# Required work
Skip the images; return every entry exactly.

────────────────────────────────────────

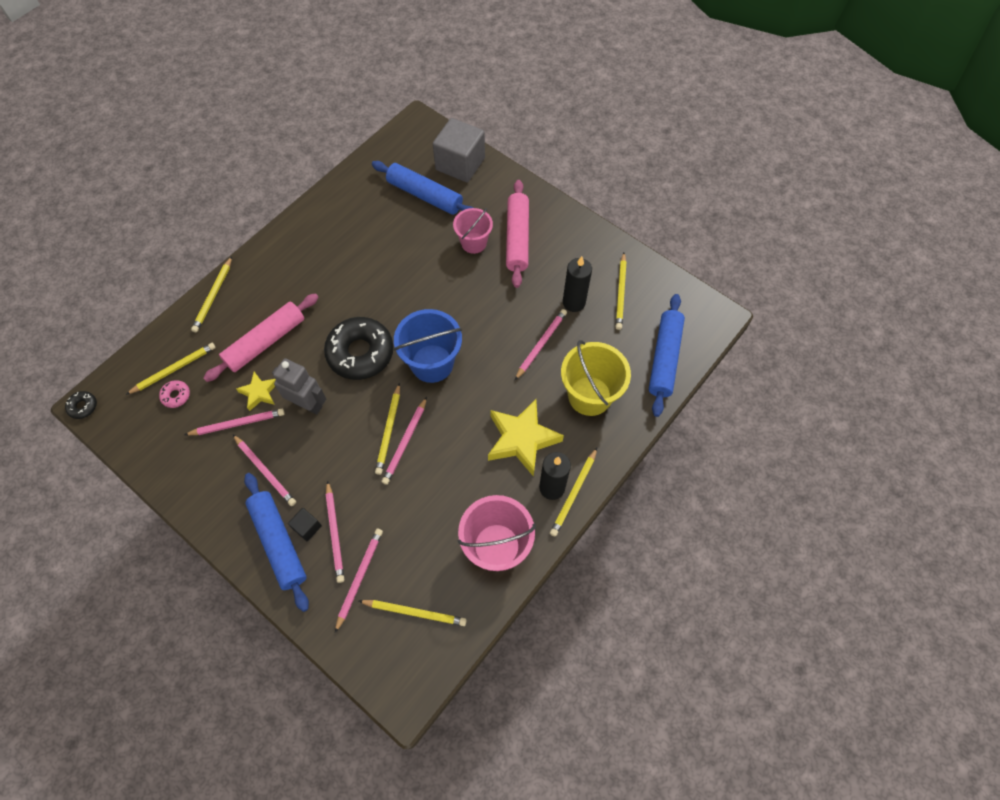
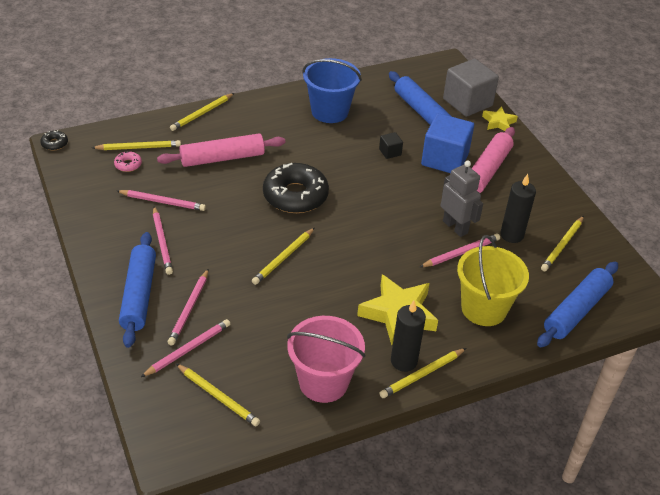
camera: 25 degrees right, 20 degrees down
(259, 393) = (194, 189): yellow star -> yellow star (498, 122)
(307, 527) = (169, 295): black cube -> black cube (390, 152)
(308, 404) = (228, 212): grey robot -> grey robot (455, 227)
(405, 442) = (292, 272): pink pencil -> none
(432, 363) = (352, 227): blue bucket -> blue bucket (329, 111)
(474, 243) = (445, 159): pink bucket -> blue cube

────────────────────────────────────────

# Response area
camera: 25 degrees right, 20 degrees down
(259, 393) = (194, 189): yellow star -> yellow star (498, 122)
(307, 527) = (169, 295): black cube -> black cube (390, 152)
(308, 404) = (228, 212): grey robot -> grey robot (455, 227)
(405, 442) = (292, 272): pink pencil -> none
(432, 363) = (352, 227): blue bucket -> blue bucket (329, 111)
(474, 243) = (445, 159): pink bucket -> blue cube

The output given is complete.